▶ [Exercise]
Omit every image, and transcribe the remaining entries exactly as given.

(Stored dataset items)
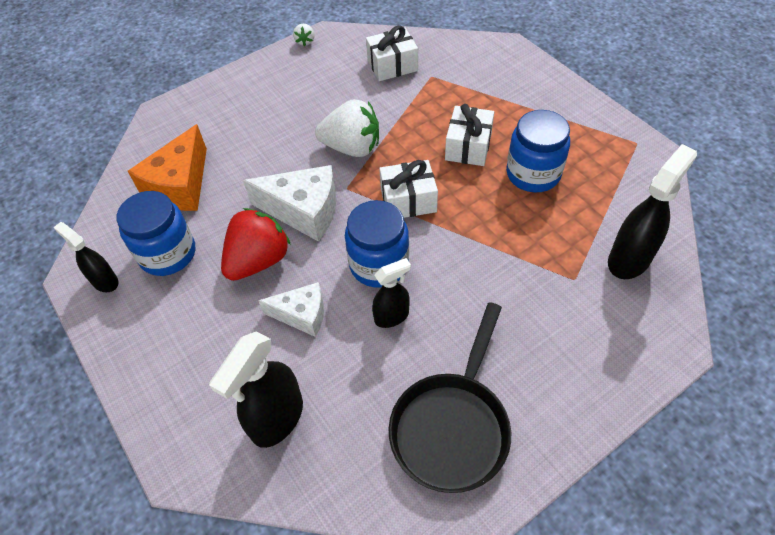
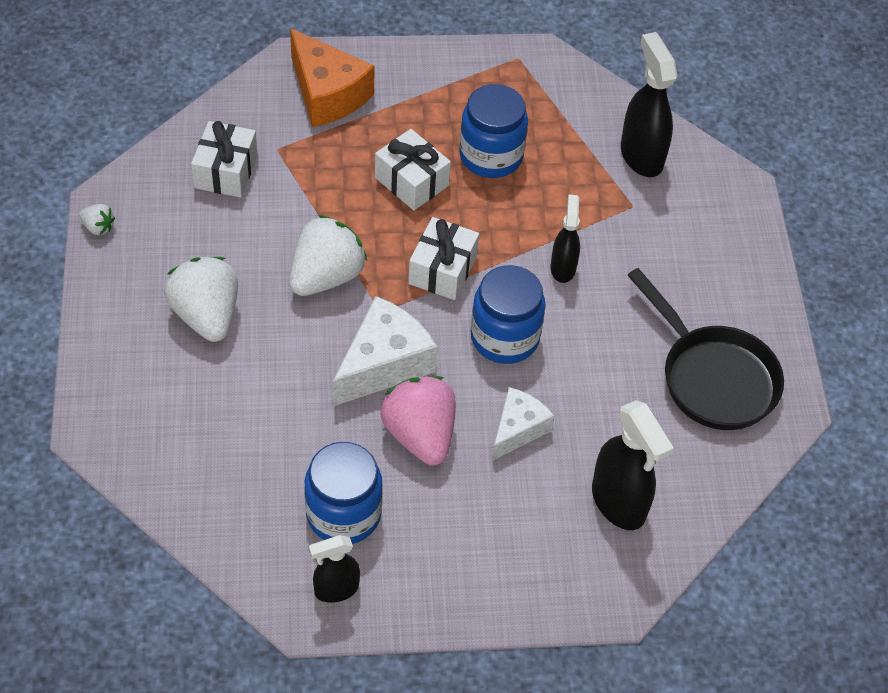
camera: 65 degrees left, 0 degrees up
orange cheese [128,124,207,211] -> orange cheese moved to [290,28,375,127]
red strawberry [221,208,291,281] -> pink strawberry [380,376,456,466]
black spray bottle [372,258,411,328] -> black spray bottle moved to [551,195,580,283]
none -> white strawberry [164,257,238,342]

▶ [Task output]
camera: 65 degrees left, 0 degrees up
orange cheese [128,124,207,211] -> orange cheese moved to [290,28,375,127]
red strawberry [221,208,291,281] -> pink strawberry [380,376,456,466]
black spray bottle [372,258,411,328] -> black spray bottle moved to [551,195,580,283]
none -> white strawberry [164,257,238,342]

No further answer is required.